# Required action:
Retype only the lines at the head of the records, first through the one with "R12: 47k (EN_N, VDD) -> 1.5k (EN_N, VDD)", exactly as written.

:: Material to process

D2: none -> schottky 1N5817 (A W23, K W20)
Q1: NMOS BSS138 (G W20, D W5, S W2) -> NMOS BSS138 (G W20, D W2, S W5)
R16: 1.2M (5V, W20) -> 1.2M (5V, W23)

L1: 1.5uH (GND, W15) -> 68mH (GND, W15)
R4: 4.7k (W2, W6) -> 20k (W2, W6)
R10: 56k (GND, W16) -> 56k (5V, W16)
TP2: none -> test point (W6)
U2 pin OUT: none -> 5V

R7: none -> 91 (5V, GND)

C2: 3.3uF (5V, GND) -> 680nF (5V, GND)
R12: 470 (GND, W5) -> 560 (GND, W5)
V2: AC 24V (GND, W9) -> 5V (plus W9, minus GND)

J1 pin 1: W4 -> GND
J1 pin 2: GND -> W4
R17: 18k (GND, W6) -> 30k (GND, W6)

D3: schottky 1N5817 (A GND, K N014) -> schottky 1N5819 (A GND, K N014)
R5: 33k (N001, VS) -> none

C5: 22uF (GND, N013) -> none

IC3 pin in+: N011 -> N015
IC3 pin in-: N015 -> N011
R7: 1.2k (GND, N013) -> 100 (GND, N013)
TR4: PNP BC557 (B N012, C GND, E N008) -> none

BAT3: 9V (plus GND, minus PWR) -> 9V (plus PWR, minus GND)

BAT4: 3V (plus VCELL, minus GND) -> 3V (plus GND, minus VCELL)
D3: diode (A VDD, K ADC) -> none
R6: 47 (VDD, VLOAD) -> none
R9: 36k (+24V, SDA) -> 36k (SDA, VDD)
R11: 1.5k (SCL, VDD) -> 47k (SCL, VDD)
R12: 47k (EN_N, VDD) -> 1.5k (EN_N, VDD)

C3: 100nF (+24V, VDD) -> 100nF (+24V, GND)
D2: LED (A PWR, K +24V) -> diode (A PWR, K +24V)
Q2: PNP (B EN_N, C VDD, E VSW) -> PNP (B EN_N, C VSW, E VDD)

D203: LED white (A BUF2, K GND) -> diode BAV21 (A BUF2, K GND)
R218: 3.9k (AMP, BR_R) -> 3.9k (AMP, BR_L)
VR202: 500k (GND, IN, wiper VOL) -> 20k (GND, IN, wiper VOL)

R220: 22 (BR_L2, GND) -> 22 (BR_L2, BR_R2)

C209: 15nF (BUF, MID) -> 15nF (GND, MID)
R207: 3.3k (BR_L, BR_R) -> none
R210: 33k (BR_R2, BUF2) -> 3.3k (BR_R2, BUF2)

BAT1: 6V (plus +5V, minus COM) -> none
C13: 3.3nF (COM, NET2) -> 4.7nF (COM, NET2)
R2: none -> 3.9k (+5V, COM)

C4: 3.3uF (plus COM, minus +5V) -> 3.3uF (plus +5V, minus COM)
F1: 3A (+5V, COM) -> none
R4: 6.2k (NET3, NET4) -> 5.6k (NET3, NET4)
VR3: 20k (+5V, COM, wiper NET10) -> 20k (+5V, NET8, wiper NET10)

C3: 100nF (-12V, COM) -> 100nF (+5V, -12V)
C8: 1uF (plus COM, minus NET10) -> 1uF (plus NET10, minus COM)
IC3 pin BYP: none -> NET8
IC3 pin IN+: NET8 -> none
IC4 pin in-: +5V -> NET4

::::

# Answer space:
D2: none -> schottky 1N5817 (A W23, K W20)
Q1: NMOS BSS138 (G W20, D W5, S W2) -> NMOS BSS138 (G W20, D W2, S W5)
R16: 1.2M (5V, W20) -> 1.2M (5V, W23)

L1: 1.5uH (GND, W15) -> 68mH (GND, W15)
R4: 4.7k (W2, W6) -> 20k (W2, W6)
R10: 56k (GND, W16) -> 56k (5V, W16)
TP2: none -> test point (W6)
U2 pin OUT: none -> 5V

R7: none -> 91 (5V, GND)

C2: 3.3uF (5V, GND) -> 680nF (5V, GND)
R12: 470 (GND, W5) -> 560 (GND, W5)
V2: AC 24V (GND, W9) -> 5V (plus W9, minus GND)

J1 pin 1: W4 -> GND
J1 pin 2: GND -> W4
R17: 18k (GND, W6) -> 30k (GND, W6)

D3: schottky 1N5817 (A GND, K N014) -> schottky 1N5819 (A GND, K N014)
R5: 33k (N001, VS) -> none

C5: 22uF (GND, N013) -> none

IC3 pin in+: N011 -> N015
IC3 pin in-: N015 -> N011
R7: 1.2k (GND, N013) -> 100 (GND, N013)
TR4: PNP BC557 (B N012, C GND, E N008) -> none

BAT3: 9V (plus GND, minus PWR) -> 9V (plus PWR, minus GND)

BAT4: 3V (plus VCELL, minus GND) -> 3V (plus GND, minus VCELL)
D3: diode (A VDD, K ADC) -> none
R6: 47 (VDD, VLOAD) -> none
R9: 36k (+24V, SDA) -> 36k (SDA, VDD)
R11: 1.5k (SCL, VDD) -> 47k (SCL, VDD)
R12: 47k (EN_N, VDD) -> 1.5k (EN_N, VDD)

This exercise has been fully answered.